■ **Dataset records**:
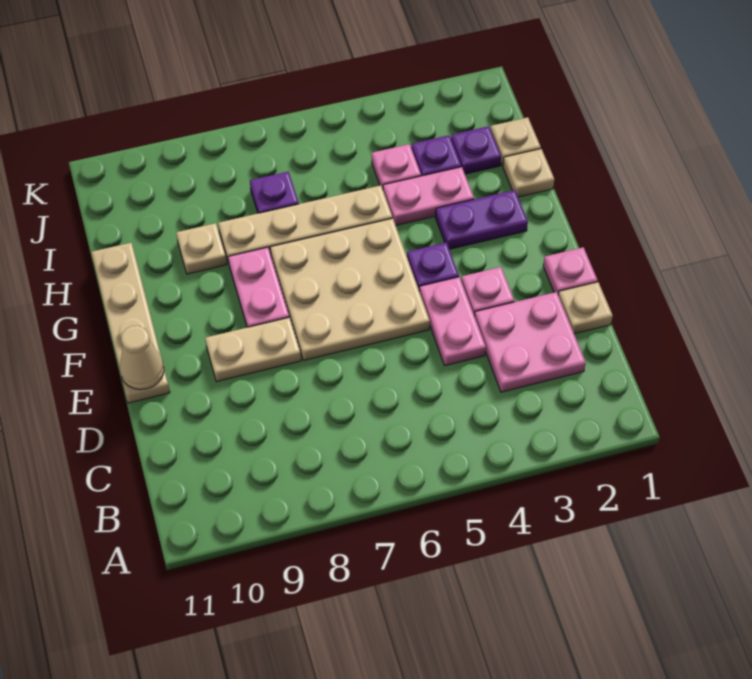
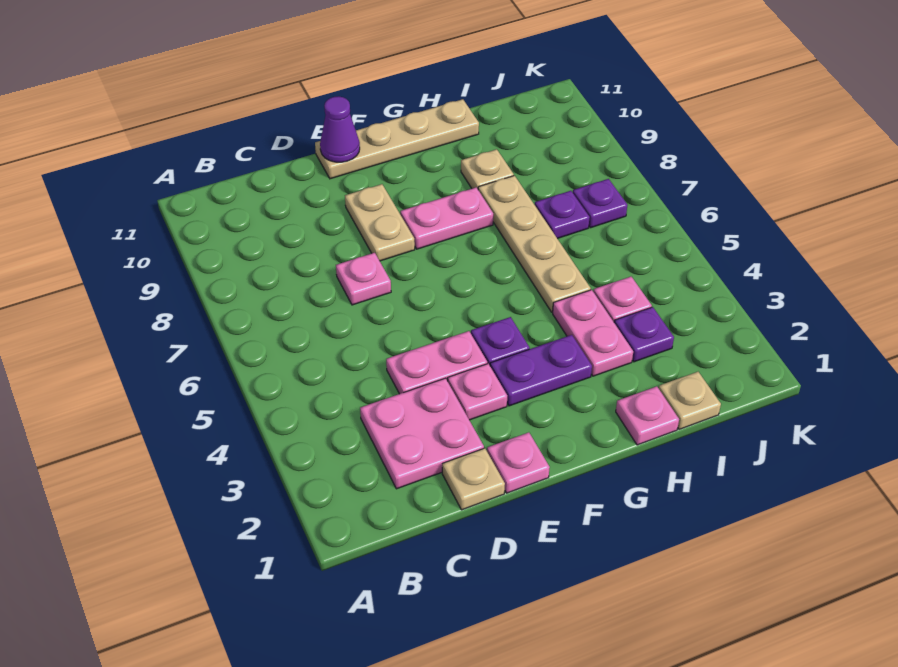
none -> pink plate D7 level 1
tan plate E5:G7 level 1 -> none
tan cone E11 level 2 -> purple cone E11 level 2
purple plate G2:G3 level 1 -> purple plate F3:G3 level 1
tan plate H1 level 1 -> pink plate H1 level 1
purple plate I2 level 1 -> purple plate J7 level 1

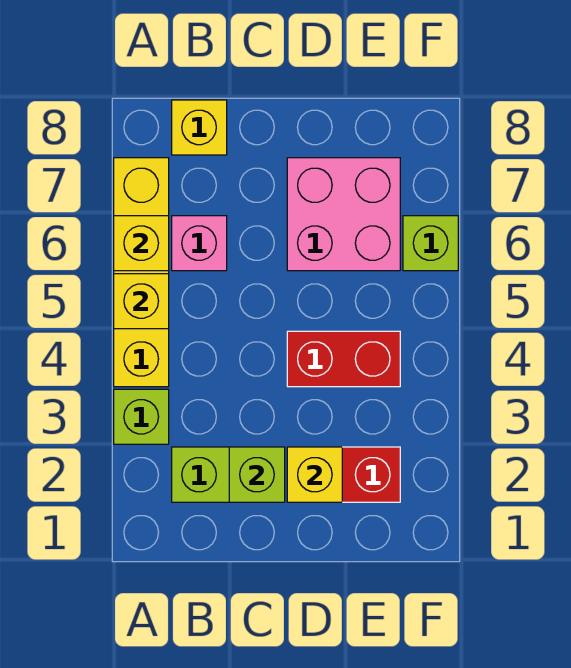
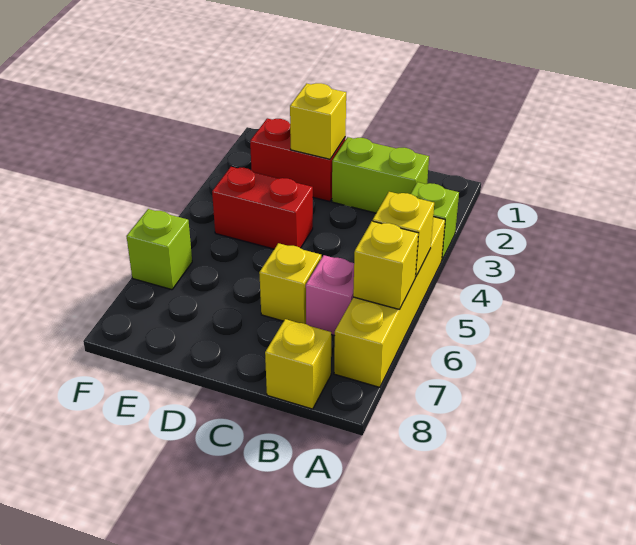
lime brick C2 level 2 -> none
none -> yellow brick C6 level 1
pink brick D6:E7 level 1 -> none

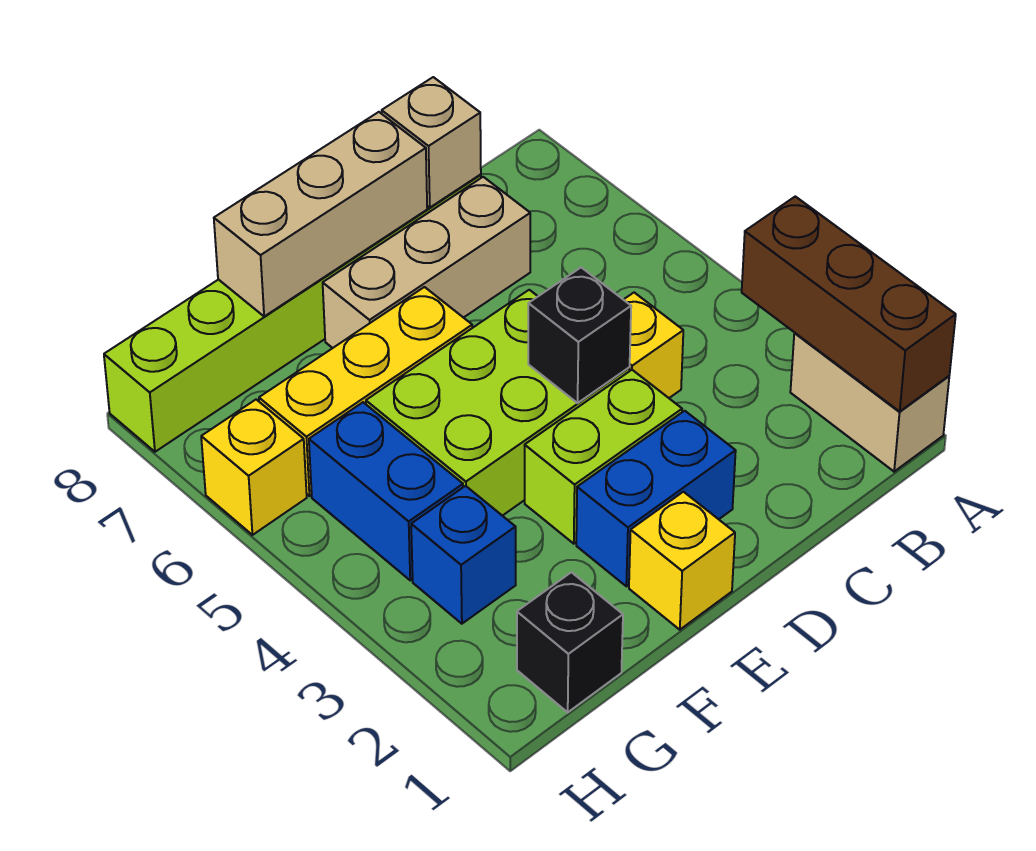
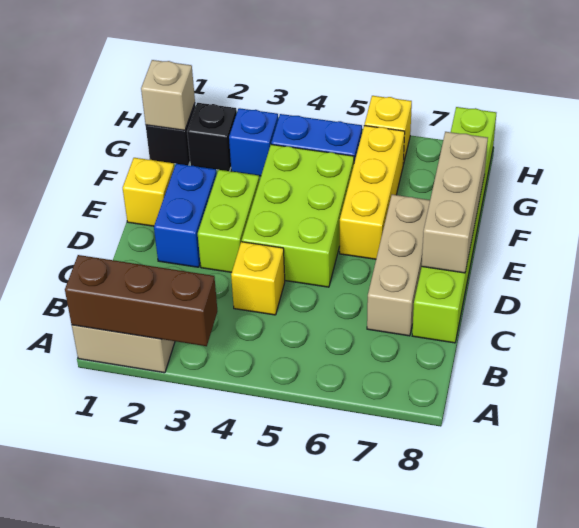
tan brick C8 level 2 -> tan brick G1 level 2
black brick D4 level 2 -> black brick G2 level 1

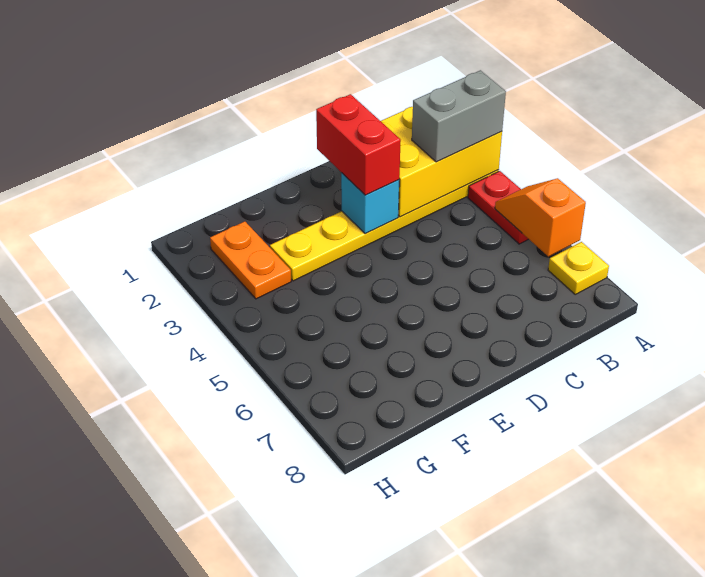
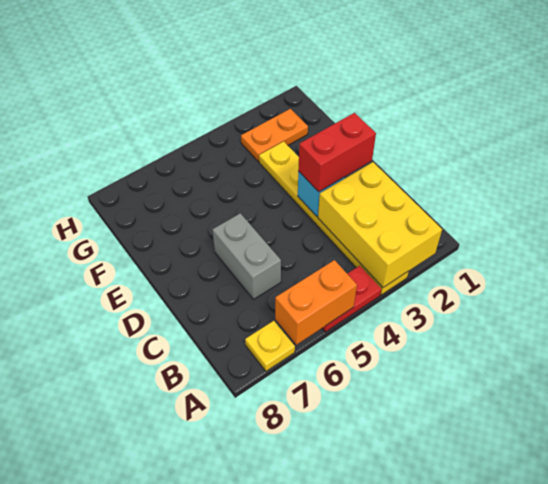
grey brick A3:B3 level 3 -> grey brick C6:D6 level 1
orange slope A5:A6 level 2 top 6 -> orange brick A5:A6 level 2

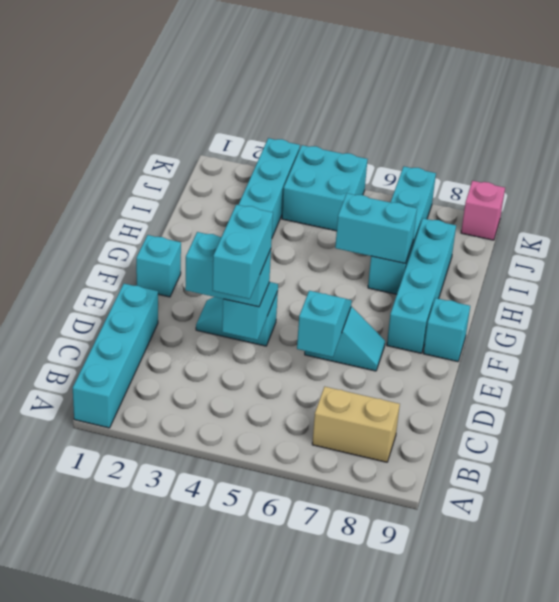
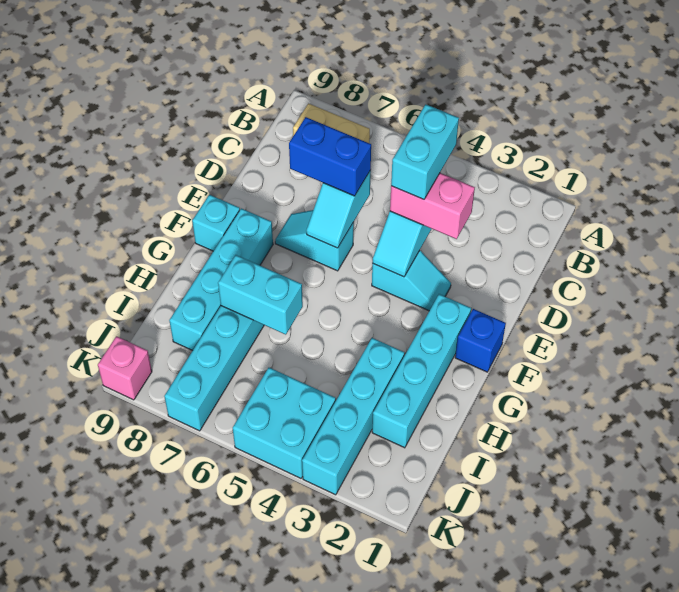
cyan brick A1:D1 level 1 -> cyan brick F2:I2 level 1
cyan brick D3:D4 level 3 -> pink brick D3:D4 level 3
none -> blue brick D6:D7 level 3
cyan brick F1 level 1 -> blue brick F1 level 1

■ **Work instructions**:
Look through the entries and work out how many lines have the word "plate" in them; reply with that number only.

■ **Answer to the problem**:
5